__BRIEF__. Your answer should be every line from the records that contains "grey".

__ENTRIES PROVIDED__.
+ + + + + + +

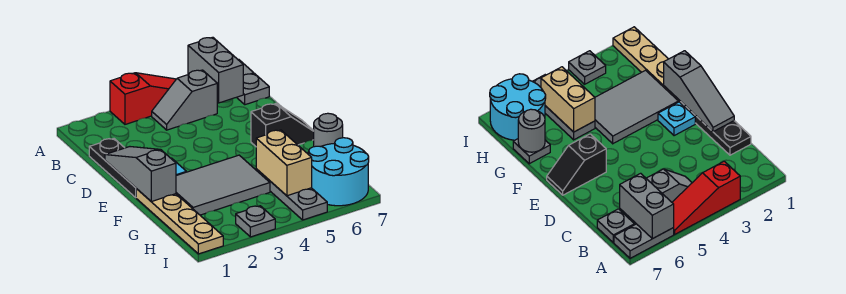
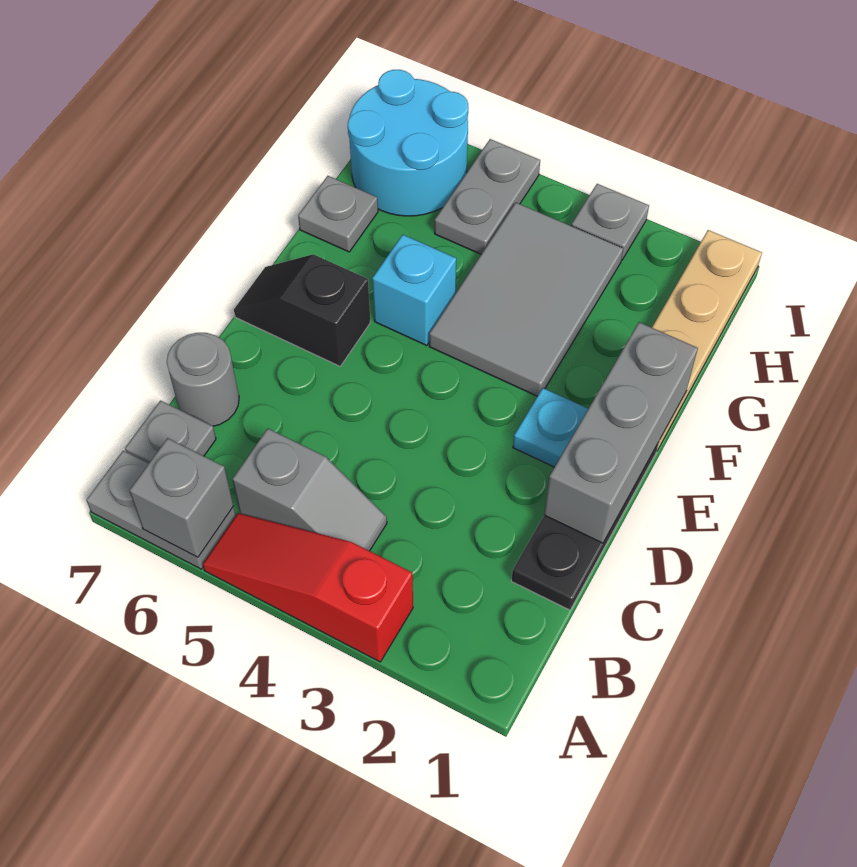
grey brick A6:B6 level 2 -> grey brick A6 level 2
grey slope D1:F1 level 2 top F -> grey brick D1:F1 level 2
grey tile F2:G4 level 1 -> grey tile F3:H4 level 1
none -> cyan brick F5 level 1
grey plate G5:I5 level 1 -> grey plate H5:I5 level 1
tan brick G5:H5 level 2 -> none
grey round brick G7 level 2 -> grey round brick C7 level 1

+ + + + + + +

__RESPONSE TO THE TASK__.
grey brick A6:B6 level 2 -> grey brick A6 level 2
grey slope D1:F1 level 2 top F -> grey brick D1:F1 level 2
grey tile F2:G4 level 1 -> grey tile F3:H4 level 1
grey plate G5:I5 level 1 -> grey plate H5:I5 level 1
grey round brick G7 level 2 -> grey round brick C7 level 1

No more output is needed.